= MATERIAL SUPPLIED =

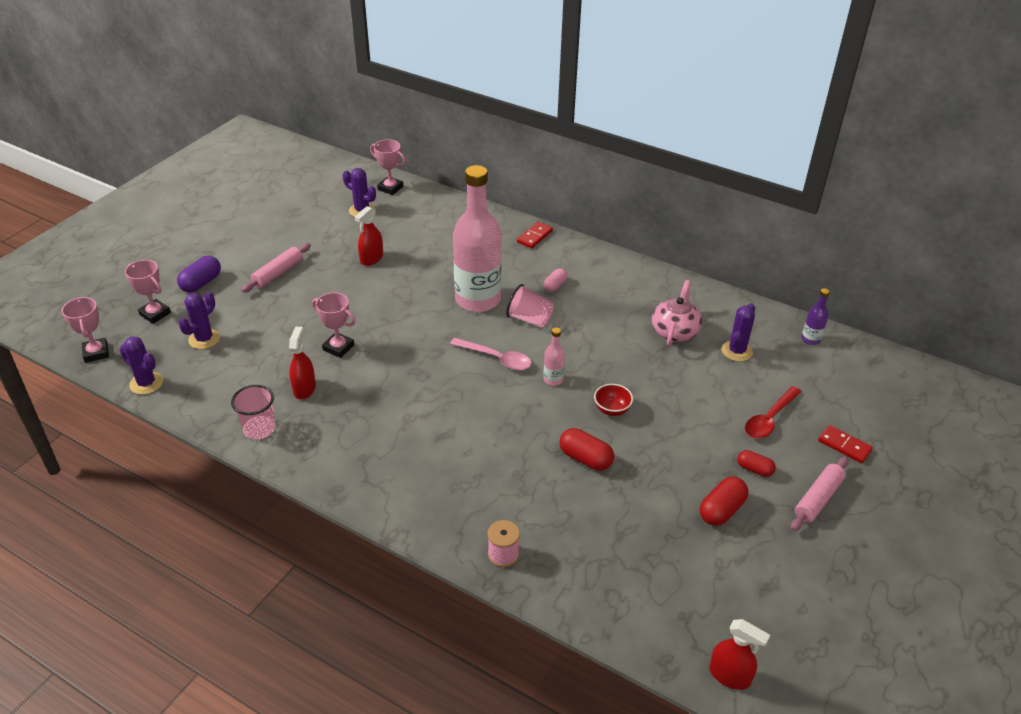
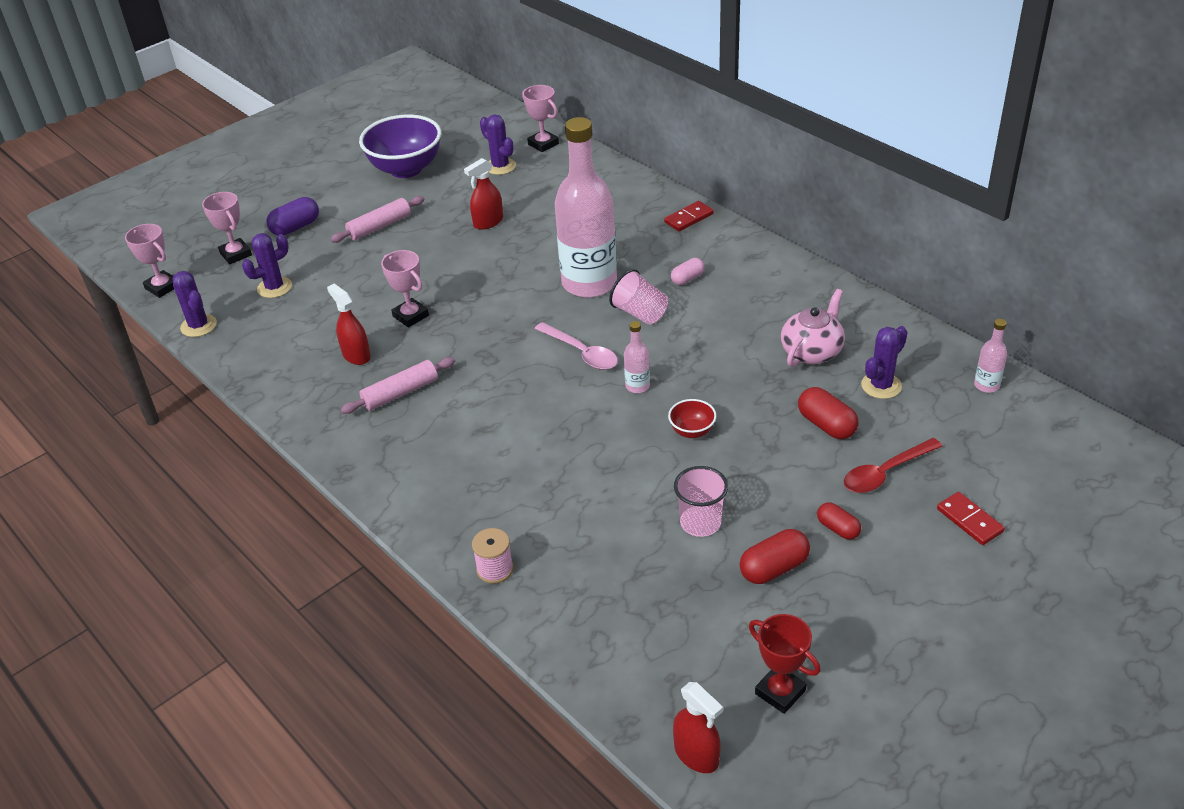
camera: 20 degrees right, 0 degrees up
pink trophy [62,297,109,363] -> pink trophy turned 45 degrees counterclockwise [125,224,174,298]
pink cup [231,385,275,439] -> pink cup moved to [674,466,728,537]
red spray bottle [289,327,316,399] -> red spray bottle turned 60 degrees counterclockwise [327,284,371,365]
red capsule [559,428,614,471] -> red capsule moved to [798,387,858,439]
pink rolling pin [791,457,849,531] -> pink rolling pin moved to [341,357,455,414]
purple bottle [801,288,830,345] -> pink bottle [974,319,1007,393]
none -> purple bowl [359,115,441,178]
none -> red trophy [749,614,820,714]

= DESCRIPTION OF THE TASK =
Begin with the line that contains "purple bottle [801,288,830,345]" and set down each line exactly until the records above end, including the final line.

= WRITTEN REPLY =
purple bottle [801,288,830,345] -> pink bottle [974,319,1007,393]
none -> purple bowl [359,115,441,178]
none -> red trophy [749,614,820,714]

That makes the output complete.